#### TASK BRIEF:
Drop the pictures; give again exactly the lines from the one holding "R3: 91k (3V3, N23) -> 33k (3V3, N23)" through the end of the data.

(Records from a collection)
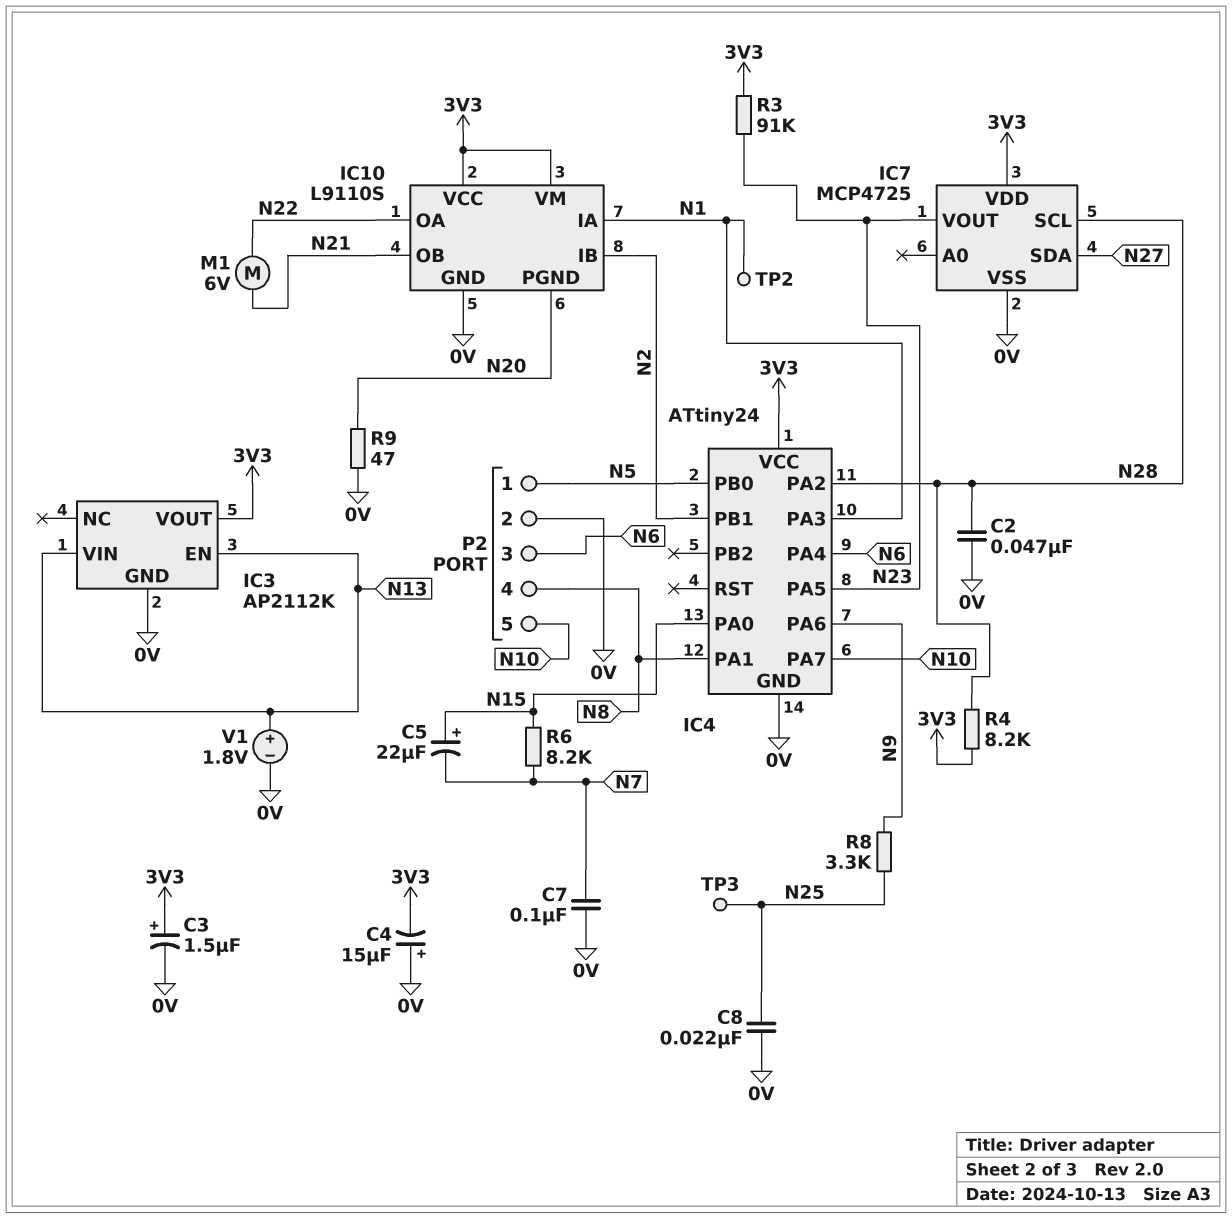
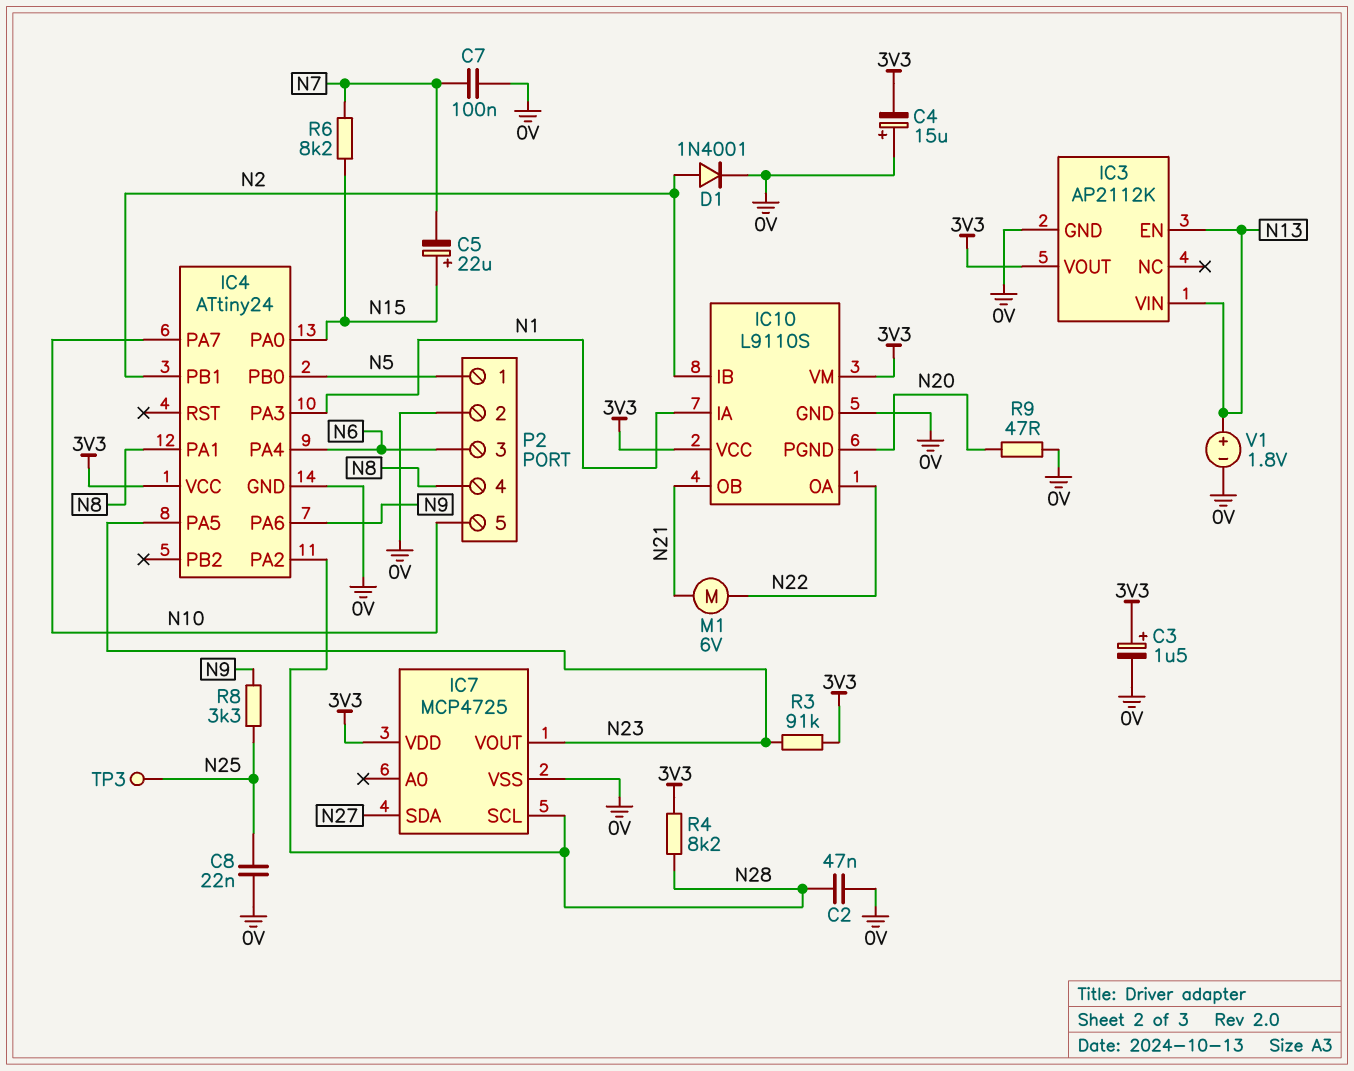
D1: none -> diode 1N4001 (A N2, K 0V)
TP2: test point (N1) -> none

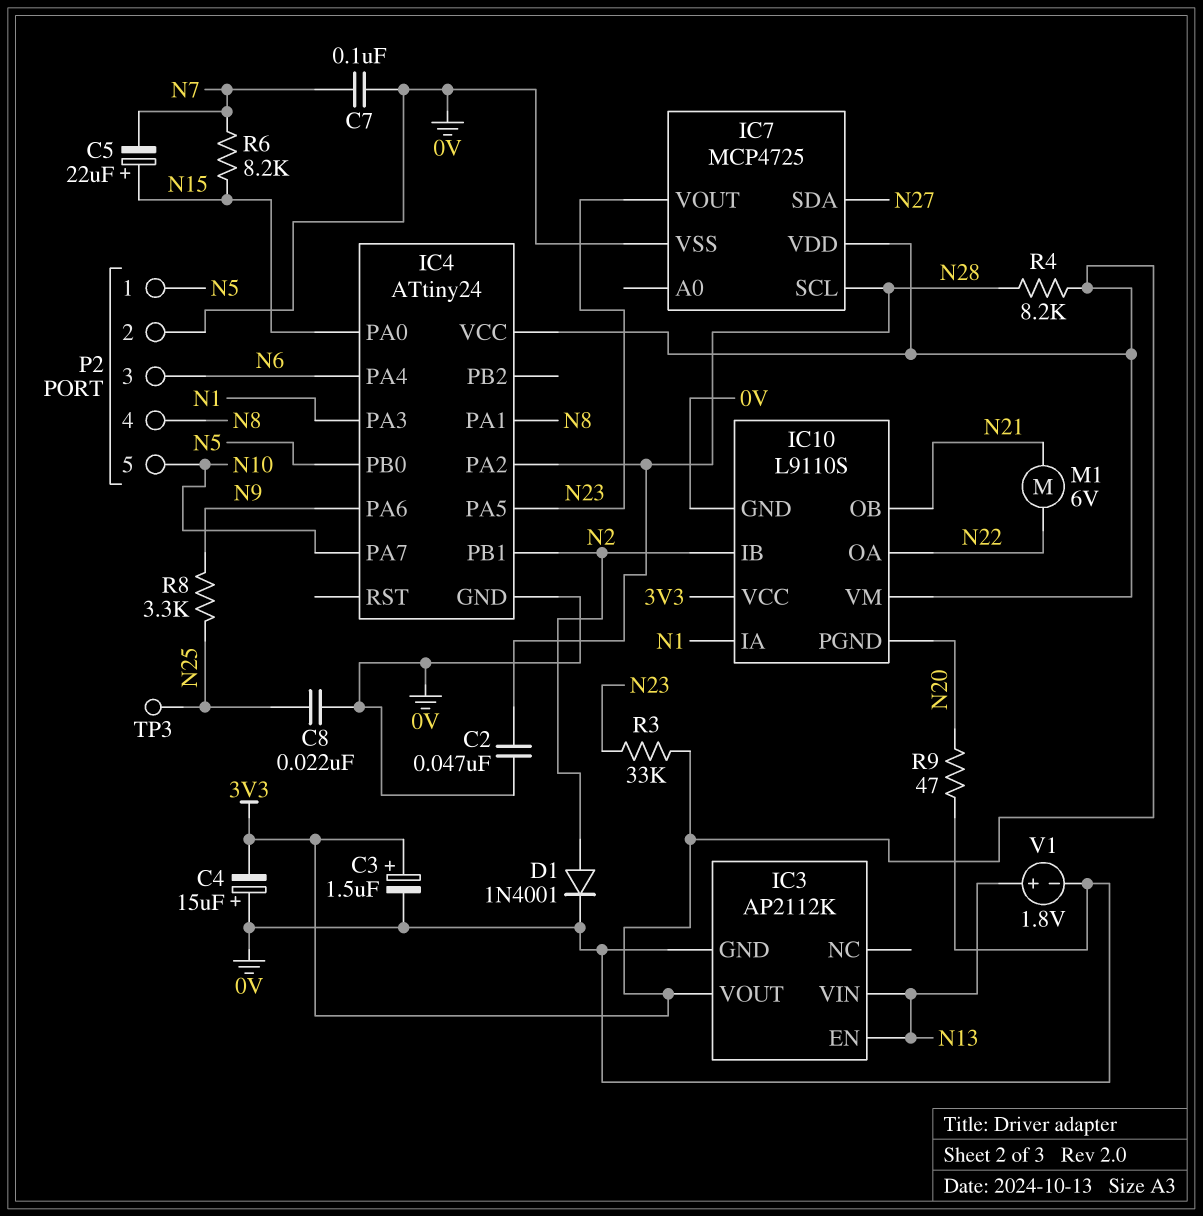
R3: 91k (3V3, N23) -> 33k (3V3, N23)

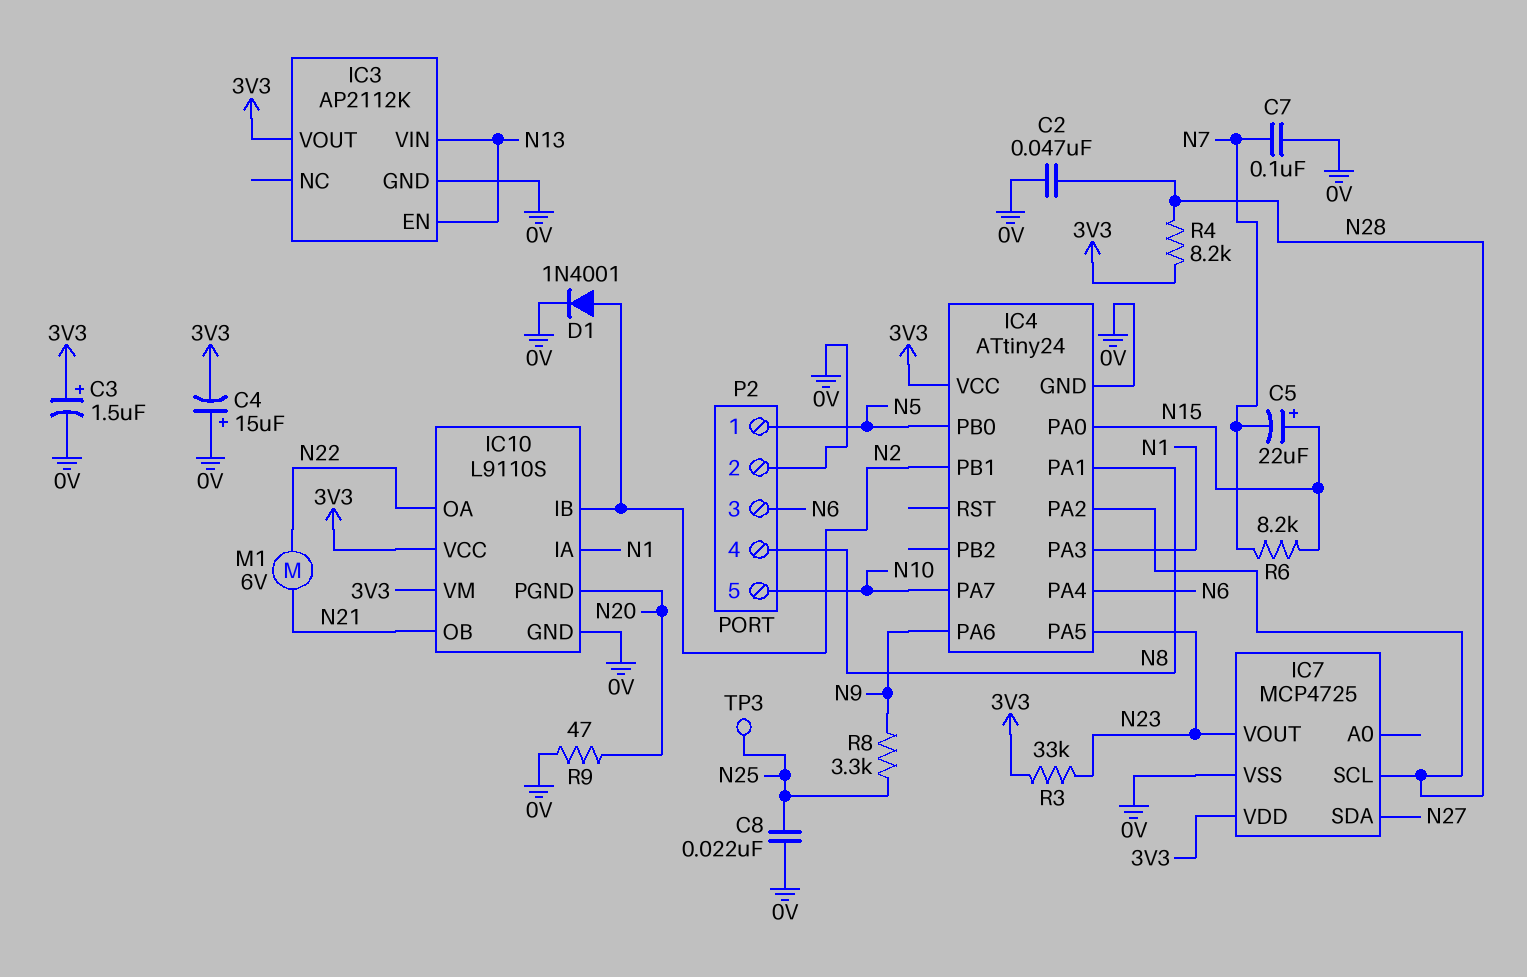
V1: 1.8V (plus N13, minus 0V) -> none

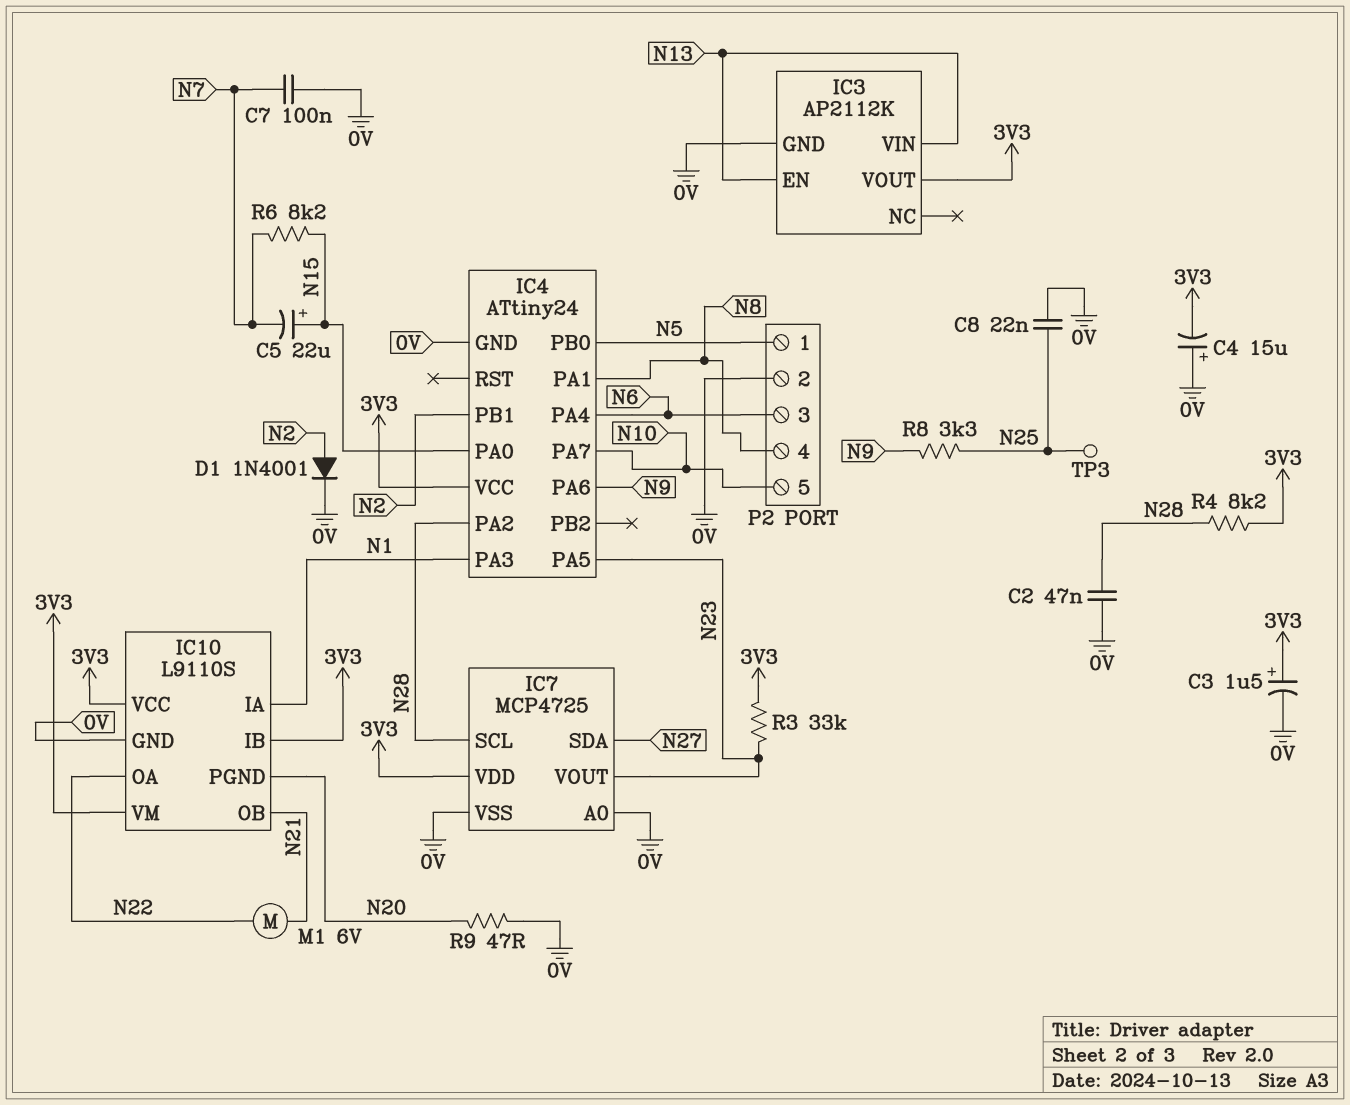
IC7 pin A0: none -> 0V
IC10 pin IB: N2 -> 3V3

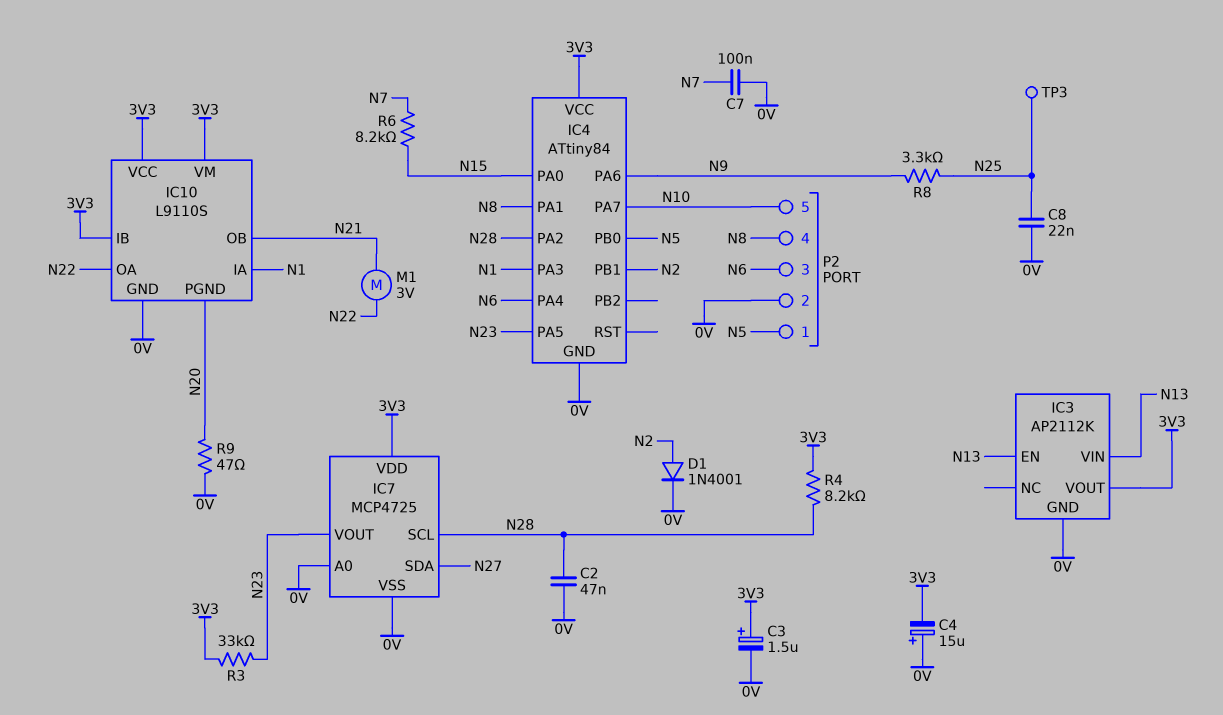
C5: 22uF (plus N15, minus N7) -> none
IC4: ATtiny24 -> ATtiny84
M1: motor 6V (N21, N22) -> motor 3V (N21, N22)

#### COMPLETED EXERCISE:
R3: 91k (3V3, N23) -> 33k (3V3, N23)

V1: 1.8V (plus N13, minus 0V) -> none

IC7 pin A0: none -> 0V
IC10 pin IB: N2 -> 3V3

C5: 22uF (plus N15, minus N7) -> none
IC4: ATtiny24 -> ATtiny84
M1: motor 6V (N21, N22) -> motor 3V (N21, N22)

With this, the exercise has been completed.